▶ Written request
Pull out every line in the entries below that contains the string "with".

▶ Excerpted data
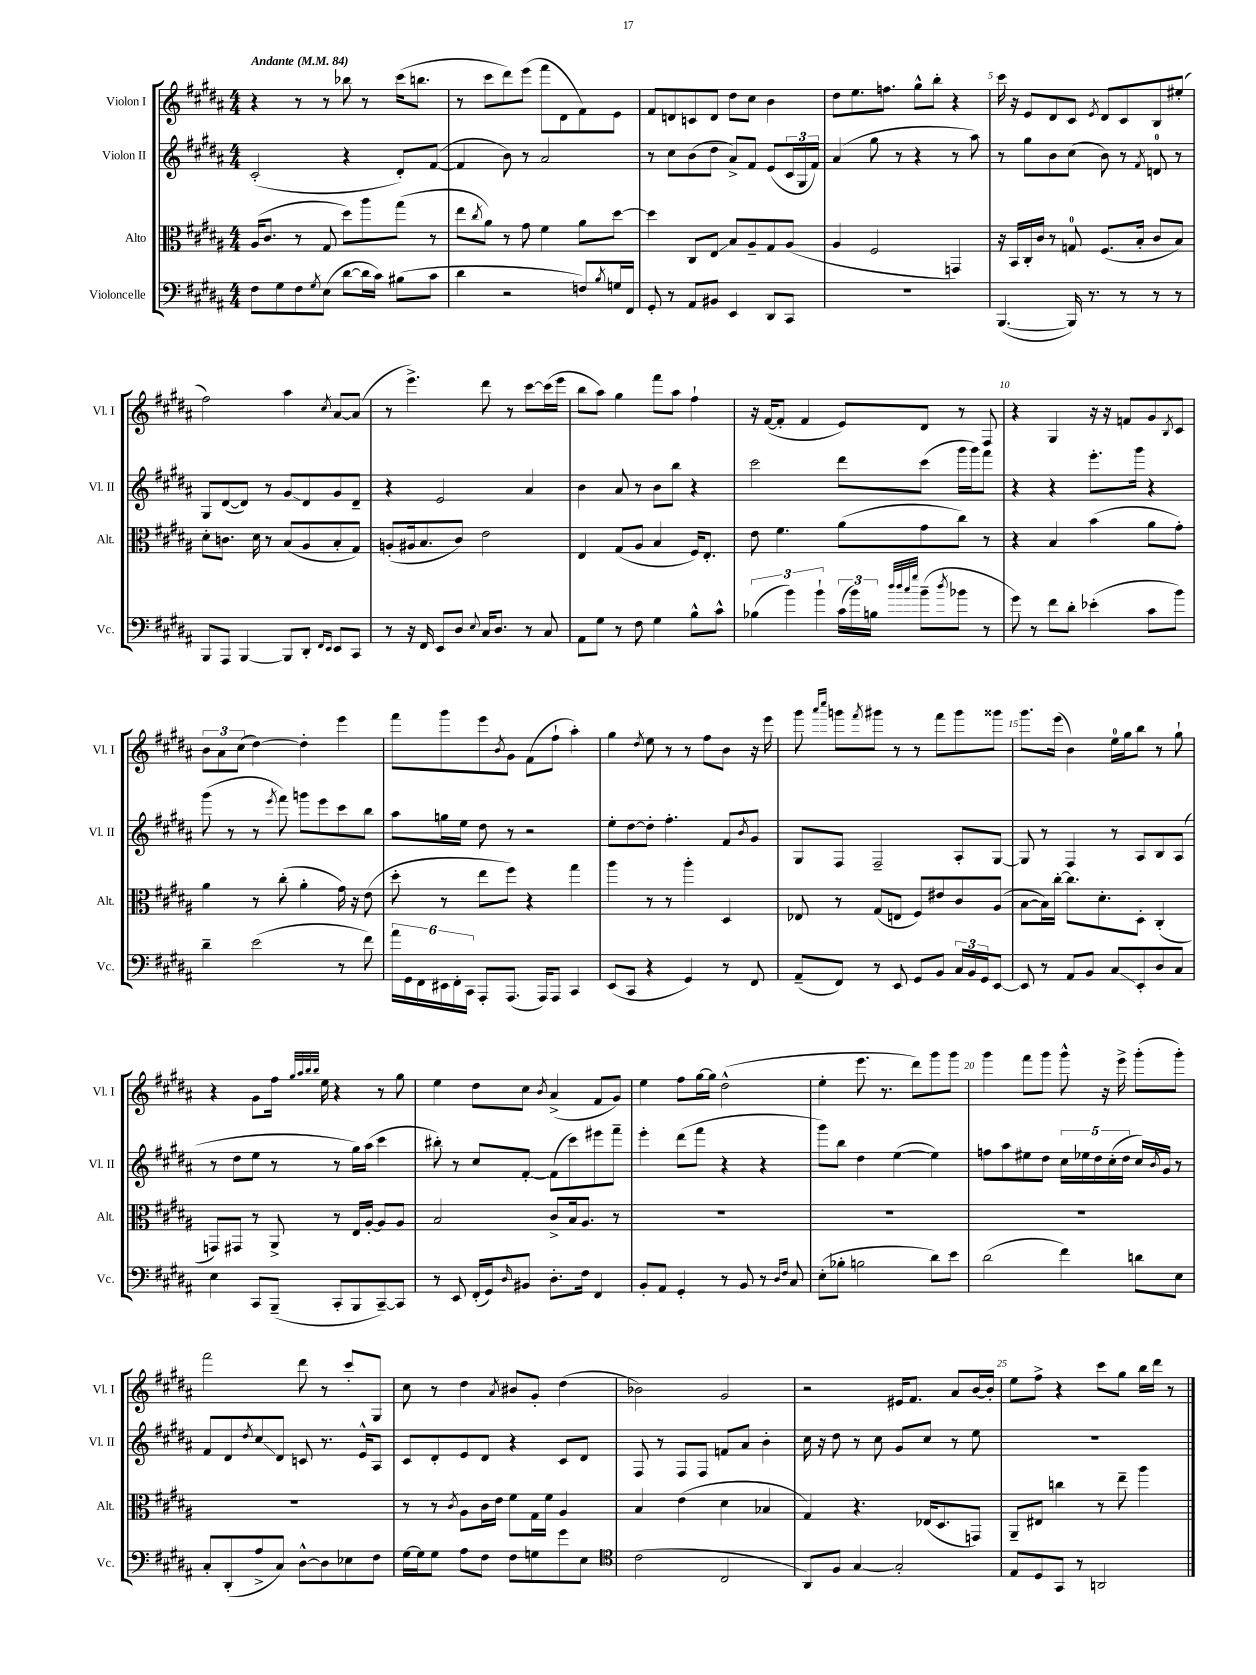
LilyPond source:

<<
\new StaffGroup <<
\new Staff = "s0" \with { instrumentName = "Violon I" shortInstrumentName = "Vl. I" } {
    \clef treble \key b \major \numericTimeSignature \time 4/4 \tempo "Andante" 4 = 84
    r4 r8 r8 bes''8 r8 cis'''16( b''8. |
    r8 cis'''8 dis'''8) e'''8( fis'''8 dis'8 fis'8) e'8 |
    fis'8 d'8 c'8 d'8 dis''8 cis''8 b'4 |
    dis''8 e''8. f''8. gis''8-^ b''8-. r4 |
    cis'''16 r16 e'8 dis'8 cis'8 \acciaccatura { e'8 } dis'8 cis'8 b8 eis''8-.( |
    fis''2) ais''4 \acciaccatura { cis''8 } ais'8~ ais'8( |
    r8 e'''4.->) dis'''8 r8 cis'''8~ cis'''16( e'''16 |
    b''8 ais''8) gis''4 fis'''8 ais''8 fis''4-! |
    r16 fis'16~( fis'8-. fis'4 e'8) dis'8 r8 fis8 |
    r4 gis4 r16 r16 f'8 gis'8 \acciaccatura { b8 } cis'8 |
    \tuplet 3/2 { b'8 ais'8 cis''8( } dis''4~) dis''4-. e'''4 |
    fis'''8 gis'''8 e'''8 \acciaccatura { b'8 } gis'8 fis'8( fis''8-! ais''4-.) |
    gis''4 \acciaccatura { dis''8 } e''8 r8 r8 fis''8 b'8 r16 e'''16 |
    gis'''8 \grace { ais'''16 cis''''16 } g'''8 \acciaccatura { fis'''8 } gis'''8 r8 r8 fis'''8 gis'''8 gisis'''8 |
    gis'''8. e'''16( b'4) e''16-0 gis''16 b''8 r8 gis''8-! |
    r4 gis'8 fis''16 \grace { gis''32 ais''32 b''32 b''32 } e''16 r4 r8 gis''8 |
    e''4 dis''8 cis''8 \acciaccatura { b'8 } ais'4->( fis'8 gis'8) |
    e''4 fis''8 gis''16~ gis''16 dis''2-^( |
    e''4-. e'''8. r8. dis'''8) gis'''8 gis'''8 |
    gis'''4 fis'''8 gis'''8 gis'''8-^ r16 e'''16-> gis'''8-.( gis'''8-.) |
    fis'''2 dis'''8 r8 cis'''8-. gis8 |
    cis''8 r8 dis''4 \acciaccatura { ais'8 } bis'8 gis'8-. dis''4( |
    bes'2) gis'2 |
    r2 eis'16 fis'8. ais'8 b'16~ b'16-. |
    e''8 fis''8-> r4 cis'''8 gis''8 b''16 dis'''16 r8 \bar "|." |
}
\new Staff = "s1" \with { instrumentName = "Violon II" shortInstrumentName = "Vl. II" } {
    \clef treble \key b \major \numericTimeSignature \time 4/4
    cis'2-.( r4 dis'8-.) fis'8~( |
    fis'4 b'8) r8 ais'2 |
    r8 cis''8 b'8( dis''8 ais'8->) fis'8 e'8( \tuplet 3/2 { cis'16 gis16 fis'16) } |
    ais'4( gis''8 r8 r4 r8 ais''8) |
    r8 gis''8 b'8 cis''8( b'8) r8 \acciaccatura { fis'8 } d'8-0 r8 |
    gis8 dis'8~( dis'8) r8 gis'8\glissando dis'8 gis'8 dis'8-- |
    r4 e'2 ais'4 |
    b'4 ais'8 r8 b'8 b''8 r4 |
    cis'''2 dis'''8 cis'''8( gis'''16 gis'''16) fis'''8 |
    r4 r4 e'''8.-. gis'''16 r4 |
    gis'''8( r8 r8 \acciaccatura { e'''8 } fis'''8) g'''8 e'''8 cis'''8 b''8 |
    ais''8 g''16 e''16 dis''8 r8 r2 |
    e''8-. dis''8~ dis''8-. fis''4.-. fis'8 \acciaccatura { b'8 } gis'8 |
    gis8 fis8 fis2-- ais8-. gis8~ |
    gis8 r8 fis4 r8 ais8 b8 ais8( |
    r8 dis''8 e''8 r8 r8 gis''16) ais''16( cis'''4 |
    bis''8-.) r8 cis''8 fis'8~-. fis'8( cis'''8) eis'''8 fis'''8-- |
    e'''4-. dis'''8( fis'''8 r4 r4 |
    gis'''8) b''8 dis''4 e''4~( e''4) |
    f''8 ais''8 eis''8 dis''8 \tuplet 5/4 { cis''16 ees''16 dis''16 cis''16-.( dis''16 } cis''16) \acciaccatura { b'8 } gis'16 r8 |
    fis'8 dis'8 \acciaccatura { dis''8 } cis''8\glissando dis'8 c'8 r8. e'16-^ ais8 |
    cis'8 dis'8-. e'8 dis'8 r4 cis'8 dis'8 |
    fis8 r8 fis8 fis8 f'8 ais'8 b'4-. |
    cis''16 r16 dis''8 r8 cis''8 gis'8 cis''8 r8 e''8 |
    R1 \bar "|." |
}
\new Staff = "s2" \with { instrumentName = "Alto" shortInstrumentName = "Alt." } {
    \clef alto \key b \major \numericTimeSignature \time 4/4
    ais16( cis'8. r8 gis8 dis''8) ais''8 gis''8( r8 |
    e''8 \acciaccatura { cis''8 } ais'8) r8 gis'8 fis'4 ais'8 dis''8~ |
    dis''4 cis8 e8\glissando b8 ais8-- gis8 ais8( |
    ais4 fis2 g,4) |
    r16 b,16 cis16-. cis'16 r8 g8-0 fis8.( b16-. cis'8 b8) |
    dis'8-. c'8. dis'16 r8 b8( ais8 b8-. gis8) |
    a8-.( ais16 b8. cis'8) e'2 |
    e4 gis8( ais8 b4 fis16) e8.-. |
    e'8 fis'4. ais'8( gis'8 cis''8) r8 |
    r4 b4 b'4( ais'8 gis'8-.) |
    ais'4 r8 cis''8-.( ais'4-. gis'16) r16 e'8( |
    dis''8-. r8 e''8 fis''8) r4 gis''4 |
    ais''4 r8 r8 ais''4-. dis4 |
    ees8 r8 gis8( e8 fis8) eis'8 cis'8 ais8( |
    b8~ b16) cis''16~-. cis''8. dis'8.-. dis8-. cis4-.( |
    g,8) gis,8 r8 ais,8-> r8 e16 ais16~-. ais8 ais8 |
    b2 cis'8-> b16 ais8. r8 |
    R1 |
    R1 |
    R1 |
    R1 |
    r8 r8 \acciaccatura { cis'8 } ais8 cis'16 e'16 fis'8 gis16 fis'16 ais4 |
    b4 e'4( dis'4 bes4 |
    gis4) r4. ees16( dis8. g,8) |
    ais,8-- eis8 c''4 r8 e''8-- ais''4 \bar "|." |
}
\new Staff = "s3" \with { instrumentName = "Violoncelle" shortInstrumentName = "Vc." } {
    \clef bass \key b \major \numericTimeSignature \time 4/4
    fis8 gis8 fis8 \acciaccatura { gis8 } e8( dis'8~ dis'16 cis'16) bis8( cis'8 |
    dis'4 r2 f8) \acciaccatura { b8 } g16 fis,16 |
    gis,8-. r8 ais,8 bis,8 e,4 dis,8 cis,8 |
    R1 |
    b,,4.~( b,,16) r8. r8 r8 r8 |
    b,,8 ais,,8 b,,4~ b,,8 dis,8-. \grace { fis,16 e,16 } e,8 cis,8 |
    r8 r16 fis,16 e,8 dis8 \appoggiatura { e8 } cis16 dis8. r8 cis8 |
    ais,8 gis8 r8 fis8 gis4 b8-^ cis'8-^ |
    \tuplet 3/2 { bes4( b'4) b'4-! } \tuplet 3/2 { cis'16( b'16) b16 } \grace { dis''32 dis''32 cis''32 gis''32 } b'8--( \acciaccatura { dis''8 } bes'8 r8 |
    gis'8) r8 fis'8 dis'8-. ees'4-.( cis'8 b'8) |
    dis'4-- e'2( r8 fis'8) |
    \tuplet 6/4 { ais'16 gis,16 fis,16 eis,16 fis,16-. cis,16 } ais,,8-. ais,,8.( ais,,16) ais,,8 cis,4 |
    e,8( cis,8 r4 gis,4) r8 fis,8 |
    ais,8--( fis,8) r8 e,8 gis,8 b,8 \tuplet 3/2 { cis16 b,16 gis,16 } e,8~ |
    e,8 r8 ais,8 b,8 cis8\glissando e,8-. dis8 cis8 |
    e4 cis,8 b,,8--( cis,8-. b,,8 cis,8~--) cis,8 |
    r8 e,8 fis,16-.( gis,16) \grace { dis16 } bis,8 dis8.-. fis16 fis,4 |
    b,8-. ais,8 gis,4-. r8 b,8 r8 \grace { dis16 fis16 } cis8 |
    e8-.( bes8-. b2 dis'8) e'8 |
    dis'2( fis'4) d'8 e8 |
    cis8-. dis,8-.( ais8-> cis8) dis8~-^ dis8 ees8 fis8 |
    gis16~ gis16 gis8 ais8 fis8 fis8 g8 gis'8 e8 |
    \clef tenor cis'2( cis2 |
    ais,8) fis8 gis4~ gis2-. |
    e8 dis8 gis,8 r8 a,2 \bar "|." |
}
>>
>>
\layout { \context { \Score \override BarNumber.break-visibility = ##(#f #t #t) barNumberVisibility = #(every-nth-bar-number-visible 5) } }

▶ Solution below
\new Staff = "s0" \with { instrumentName = "Violon I" shortInstrumentName = "Vl. I" } {
\new Staff = "s1" \with { instrumentName = "Violon II" shortInstrumentName = "Vl. II" } {
\new Staff = "s2" \with { instrumentName = "Alto" shortInstrumentName = "Alt." } {
\new Staff = "s3" \with { instrumentName = "Violoncelle" shortInstrumentName = "Vc." } {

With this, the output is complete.